_Directions for this task:_
Each entry below must be written out exactly, with pictures left out.

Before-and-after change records
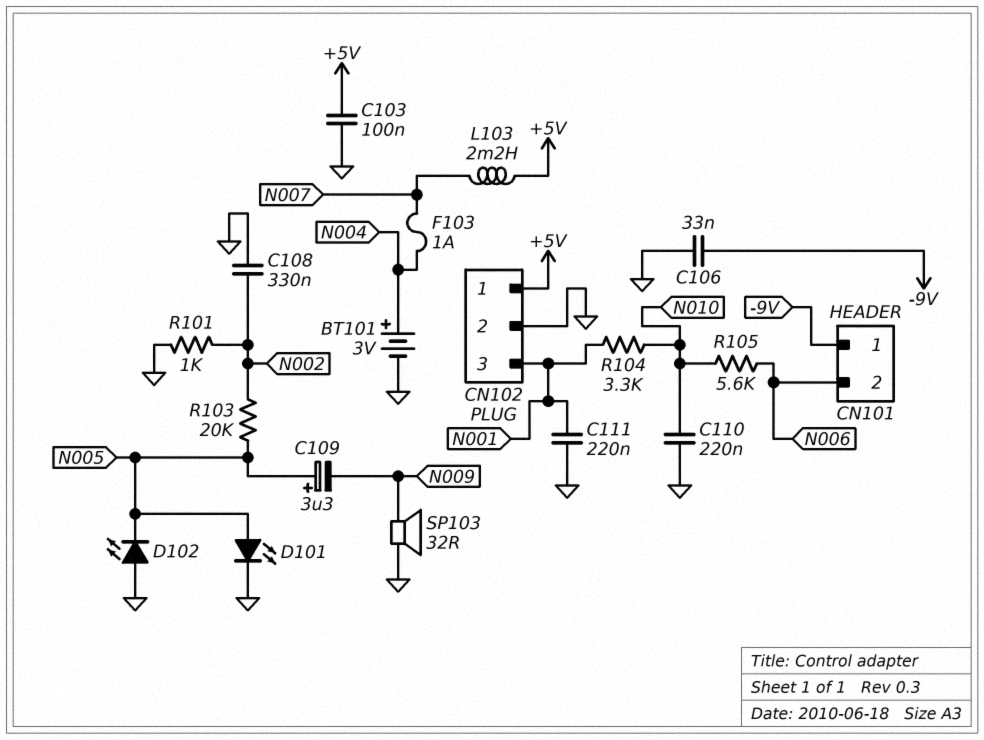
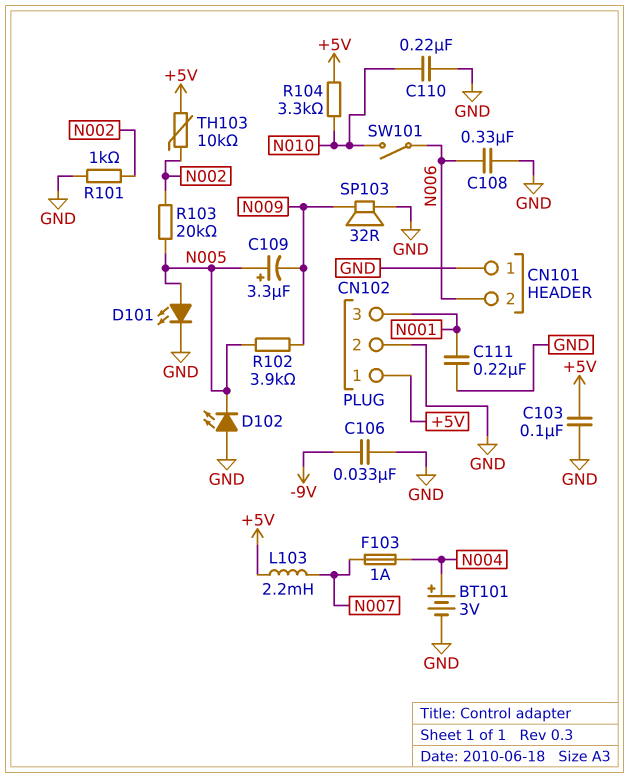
C108: 330nF (GND, N002) -> 330nF (GND, N006)
CN101 pin 1: -9V -> GND
R102: none -> 3.9k (N005, N009)
R104: 3.3k (N001, N010) -> 3.3k (+5V, N010)
R105: 5.6k (N006, N010) -> none
SW101: none -> switch (N006, N010)
TH103: none -> 10k (+5V, N002)

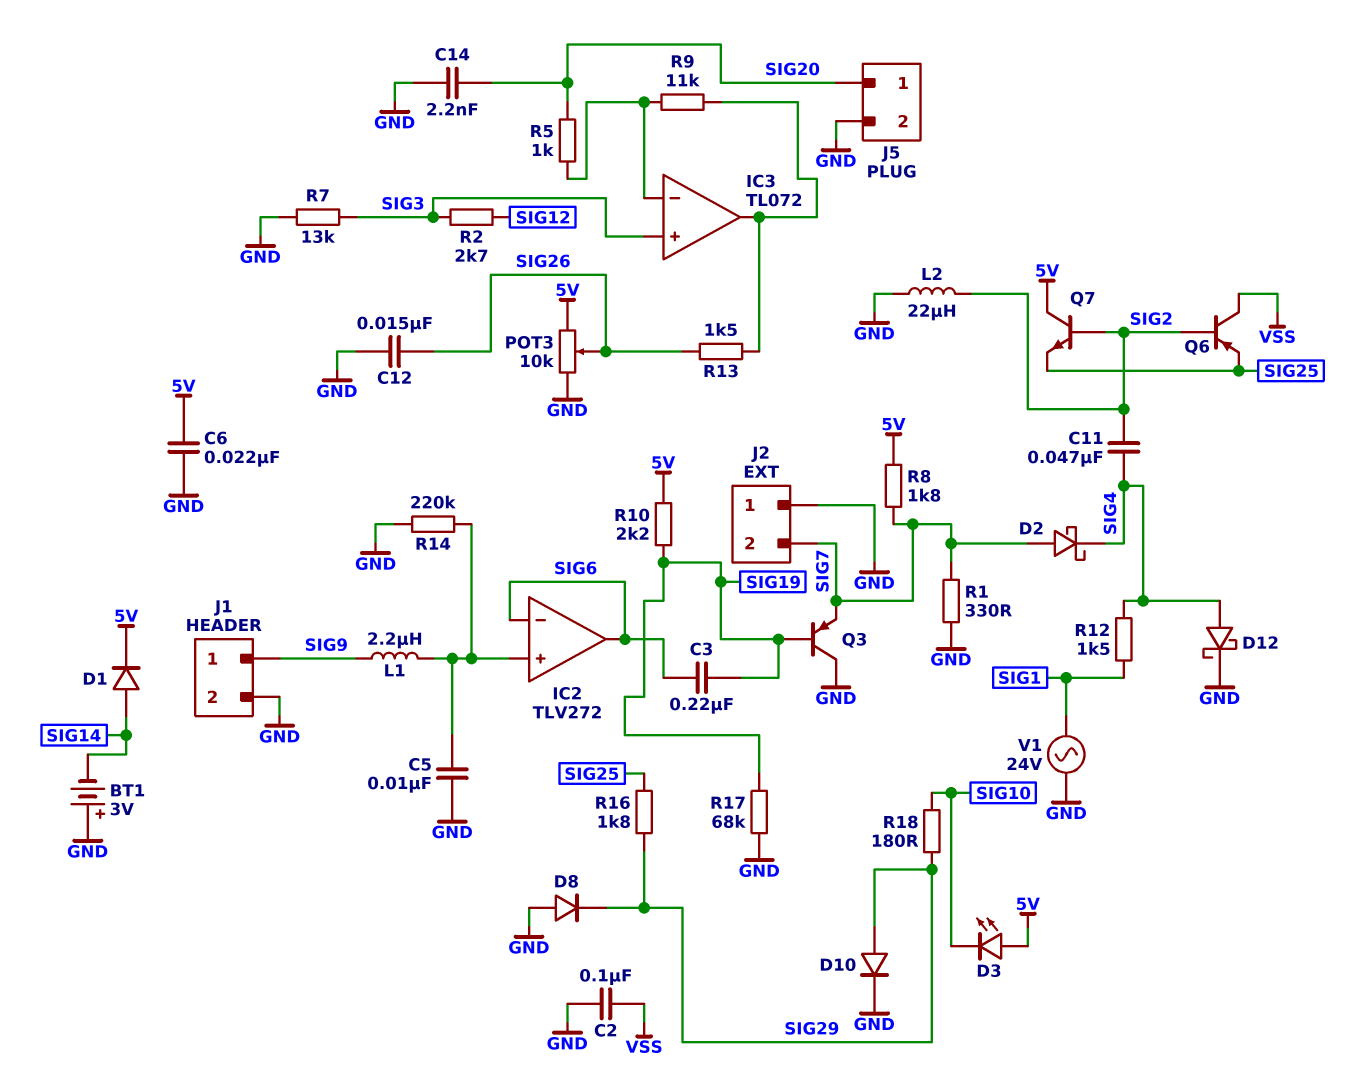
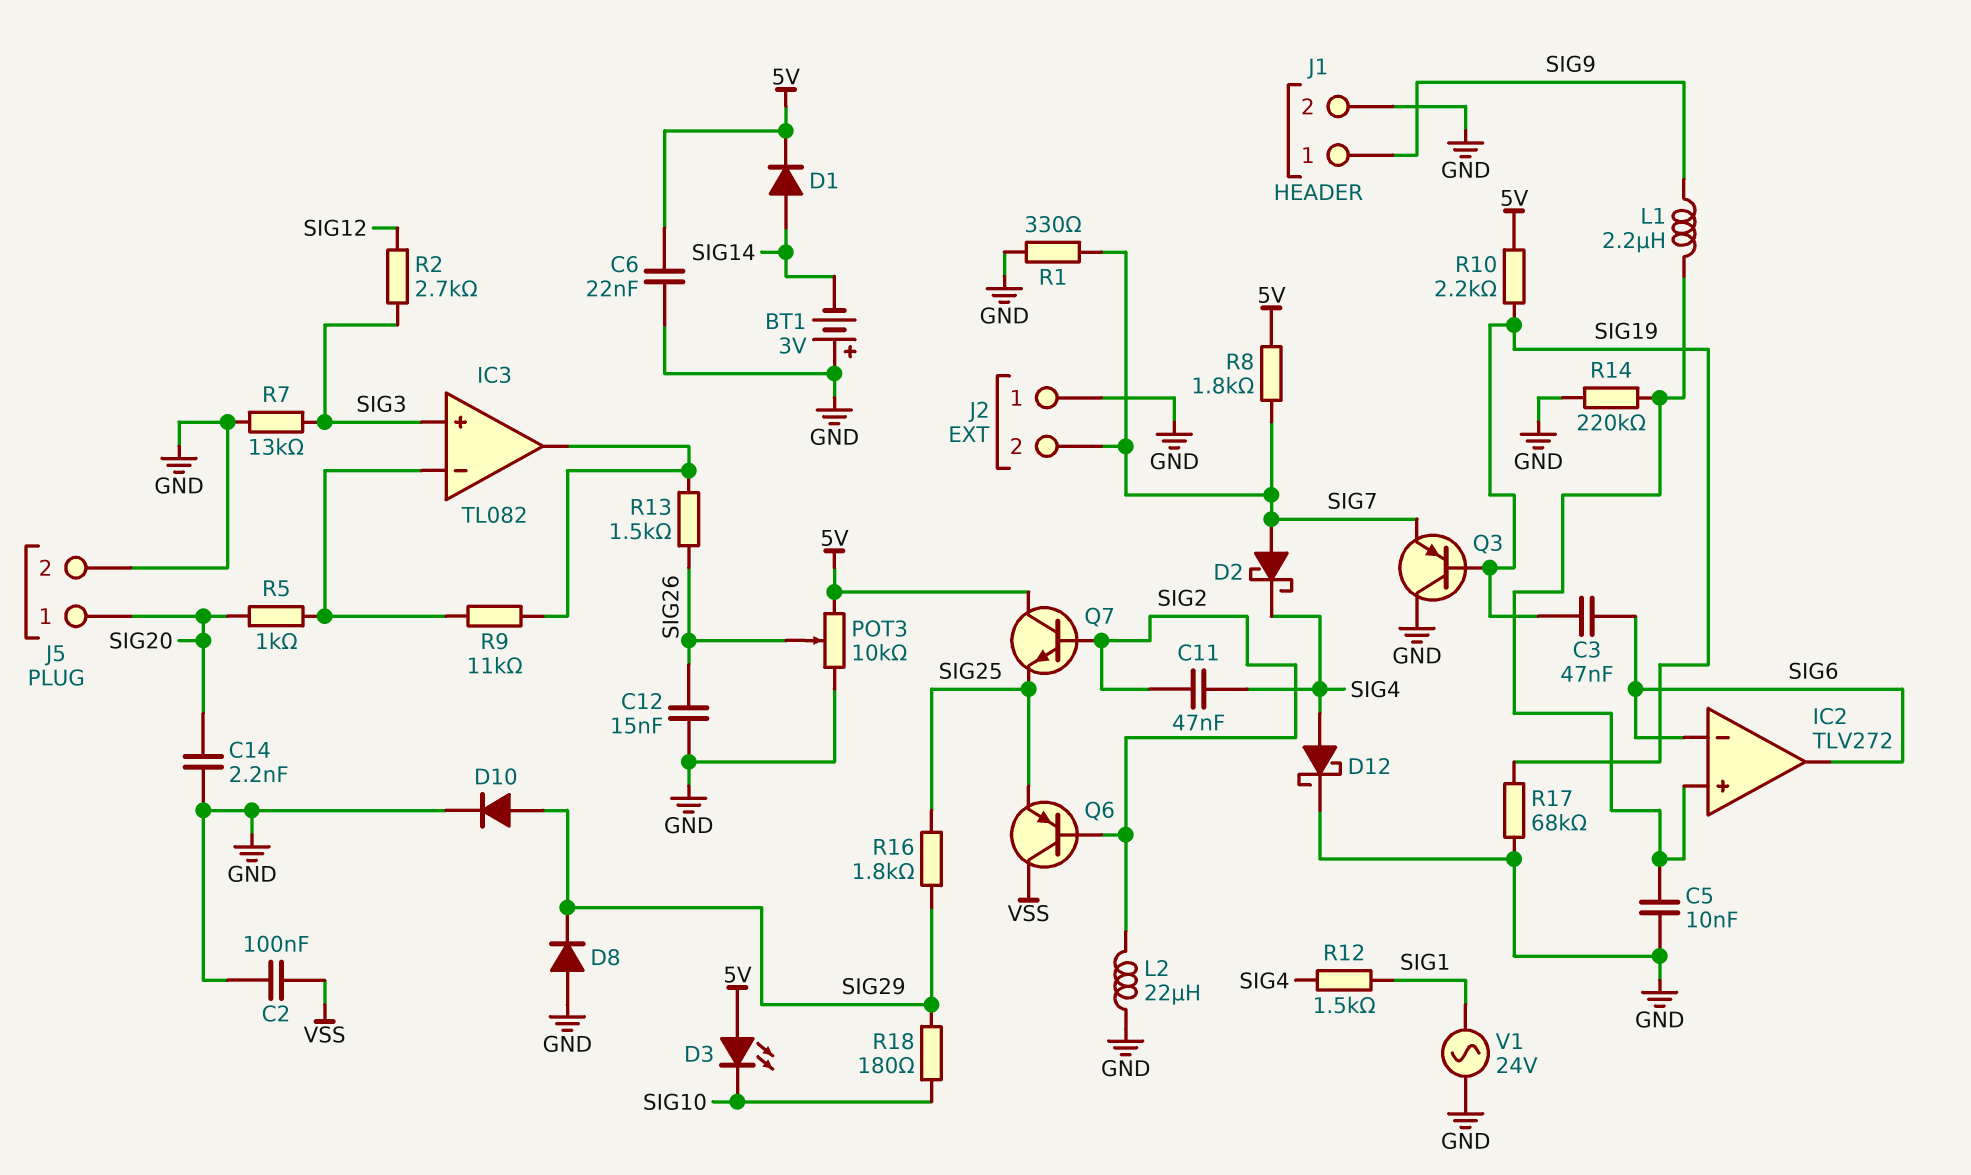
C3: 220nF (SIG6, SIG19) -> 47nF (SIG6, SIG19)
IC3: TL072 -> TL082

_Reply to the task:_
C108: 330nF (GND, N002) -> 330nF (GND, N006)
CN101 pin 1: -9V -> GND
R102: none -> 3.9k (N005, N009)
R104: 3.3k (N001, N010) -> 3.3k (+5V, N010)
R105: 5.6k (N006, N010) -> none
SW101: none -> switch (N006, N010)
TH103: none -> 10k (+5V, N002)

C3: 220nF (SIG6, SIG19) -> 47nF (SIG6, SIG19)
IC3: TL072 -> TL082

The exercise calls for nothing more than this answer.